=== RECORDS FOR THIS EXERCISE ===

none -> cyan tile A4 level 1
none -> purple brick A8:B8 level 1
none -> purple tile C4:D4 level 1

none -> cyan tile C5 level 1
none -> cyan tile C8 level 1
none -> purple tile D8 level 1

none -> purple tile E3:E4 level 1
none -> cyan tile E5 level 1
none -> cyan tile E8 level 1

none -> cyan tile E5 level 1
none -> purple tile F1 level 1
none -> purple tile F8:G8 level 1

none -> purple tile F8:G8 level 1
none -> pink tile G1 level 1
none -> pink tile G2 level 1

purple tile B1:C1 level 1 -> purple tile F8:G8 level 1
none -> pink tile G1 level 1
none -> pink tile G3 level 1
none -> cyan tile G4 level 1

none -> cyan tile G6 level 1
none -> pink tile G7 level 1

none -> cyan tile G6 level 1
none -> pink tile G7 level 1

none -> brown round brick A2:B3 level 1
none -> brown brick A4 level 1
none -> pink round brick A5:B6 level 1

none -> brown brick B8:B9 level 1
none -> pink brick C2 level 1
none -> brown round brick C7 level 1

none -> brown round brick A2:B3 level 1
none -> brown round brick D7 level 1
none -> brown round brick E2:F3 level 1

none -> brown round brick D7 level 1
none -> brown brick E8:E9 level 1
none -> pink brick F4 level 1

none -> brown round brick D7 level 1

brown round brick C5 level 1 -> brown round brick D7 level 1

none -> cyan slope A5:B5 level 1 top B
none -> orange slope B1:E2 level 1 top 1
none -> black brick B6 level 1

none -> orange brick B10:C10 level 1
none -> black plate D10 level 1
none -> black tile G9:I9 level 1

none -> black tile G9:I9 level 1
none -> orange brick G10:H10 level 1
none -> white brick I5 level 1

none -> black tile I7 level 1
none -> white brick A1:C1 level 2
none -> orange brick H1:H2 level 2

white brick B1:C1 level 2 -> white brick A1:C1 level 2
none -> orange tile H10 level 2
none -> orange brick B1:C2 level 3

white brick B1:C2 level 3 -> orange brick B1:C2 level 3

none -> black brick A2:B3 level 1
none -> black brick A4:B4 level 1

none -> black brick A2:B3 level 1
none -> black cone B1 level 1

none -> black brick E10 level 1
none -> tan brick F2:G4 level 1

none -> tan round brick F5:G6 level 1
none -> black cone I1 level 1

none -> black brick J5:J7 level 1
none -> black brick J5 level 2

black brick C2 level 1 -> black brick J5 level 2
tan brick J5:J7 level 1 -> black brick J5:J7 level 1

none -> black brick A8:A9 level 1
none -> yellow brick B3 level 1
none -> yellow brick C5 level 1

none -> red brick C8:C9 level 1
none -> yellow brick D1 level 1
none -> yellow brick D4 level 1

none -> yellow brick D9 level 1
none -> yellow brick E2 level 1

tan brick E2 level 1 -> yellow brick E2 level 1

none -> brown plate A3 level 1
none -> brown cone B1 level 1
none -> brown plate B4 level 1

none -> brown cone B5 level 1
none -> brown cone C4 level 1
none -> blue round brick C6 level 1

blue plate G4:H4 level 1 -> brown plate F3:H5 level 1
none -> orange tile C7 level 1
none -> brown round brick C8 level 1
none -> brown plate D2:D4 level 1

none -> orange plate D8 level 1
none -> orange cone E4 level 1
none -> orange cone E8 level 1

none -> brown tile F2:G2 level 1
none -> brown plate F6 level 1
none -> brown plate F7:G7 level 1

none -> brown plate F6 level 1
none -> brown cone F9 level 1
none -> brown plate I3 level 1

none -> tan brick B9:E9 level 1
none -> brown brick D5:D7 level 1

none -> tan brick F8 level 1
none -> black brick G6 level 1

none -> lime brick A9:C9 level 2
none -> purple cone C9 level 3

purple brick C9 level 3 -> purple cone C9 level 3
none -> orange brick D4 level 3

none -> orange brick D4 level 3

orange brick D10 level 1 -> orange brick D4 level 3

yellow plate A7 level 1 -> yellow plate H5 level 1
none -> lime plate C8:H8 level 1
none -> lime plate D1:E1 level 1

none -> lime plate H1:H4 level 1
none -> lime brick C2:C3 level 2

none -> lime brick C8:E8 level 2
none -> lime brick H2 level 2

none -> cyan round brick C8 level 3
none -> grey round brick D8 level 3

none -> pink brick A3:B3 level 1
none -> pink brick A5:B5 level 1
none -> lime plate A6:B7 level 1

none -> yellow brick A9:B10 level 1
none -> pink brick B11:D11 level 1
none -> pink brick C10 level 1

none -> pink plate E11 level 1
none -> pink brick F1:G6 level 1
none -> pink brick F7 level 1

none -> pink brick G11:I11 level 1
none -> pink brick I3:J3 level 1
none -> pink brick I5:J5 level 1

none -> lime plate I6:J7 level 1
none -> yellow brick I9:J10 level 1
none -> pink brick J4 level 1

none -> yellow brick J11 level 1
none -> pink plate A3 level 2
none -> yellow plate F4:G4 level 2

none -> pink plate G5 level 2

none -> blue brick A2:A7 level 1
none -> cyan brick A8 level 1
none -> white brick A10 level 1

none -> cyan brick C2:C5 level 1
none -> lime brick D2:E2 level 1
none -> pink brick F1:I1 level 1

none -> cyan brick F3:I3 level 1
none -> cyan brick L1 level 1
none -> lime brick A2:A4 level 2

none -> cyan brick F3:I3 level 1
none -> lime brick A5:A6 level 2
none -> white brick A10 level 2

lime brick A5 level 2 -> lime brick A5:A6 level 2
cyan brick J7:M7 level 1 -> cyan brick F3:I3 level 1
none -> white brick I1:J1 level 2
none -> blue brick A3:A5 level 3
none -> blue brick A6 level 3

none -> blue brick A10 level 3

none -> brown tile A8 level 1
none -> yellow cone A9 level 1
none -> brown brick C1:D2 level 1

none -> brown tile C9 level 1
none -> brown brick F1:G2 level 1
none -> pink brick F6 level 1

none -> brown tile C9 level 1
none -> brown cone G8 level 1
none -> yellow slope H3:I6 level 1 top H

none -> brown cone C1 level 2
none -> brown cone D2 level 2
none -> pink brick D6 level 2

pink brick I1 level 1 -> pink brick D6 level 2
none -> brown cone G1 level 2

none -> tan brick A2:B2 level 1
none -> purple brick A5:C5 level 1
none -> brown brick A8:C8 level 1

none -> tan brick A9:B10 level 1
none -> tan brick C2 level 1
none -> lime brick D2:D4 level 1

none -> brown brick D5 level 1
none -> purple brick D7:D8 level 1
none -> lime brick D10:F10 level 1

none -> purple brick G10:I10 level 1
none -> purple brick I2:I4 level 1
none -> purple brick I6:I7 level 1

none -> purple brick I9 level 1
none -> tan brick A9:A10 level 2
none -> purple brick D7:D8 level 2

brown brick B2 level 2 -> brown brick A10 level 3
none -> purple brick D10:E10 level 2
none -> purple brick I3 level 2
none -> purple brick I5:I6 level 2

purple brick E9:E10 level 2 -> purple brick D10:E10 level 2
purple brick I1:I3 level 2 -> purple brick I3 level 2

===

--- TASK GOAL ---
Take every line above carrying "blue" and return it.

--- EXERCISE SOLUTION ---
none -> blue round brick C6 level 1
blue plate G4:H4 level 1 -> brown plate F3:H5 level 1
none -> blue brick A2:A7 level 1
none -> blue brick A3:A5 level 3
none -> blue brick A6 level 3
none -> blue brick A10 level 3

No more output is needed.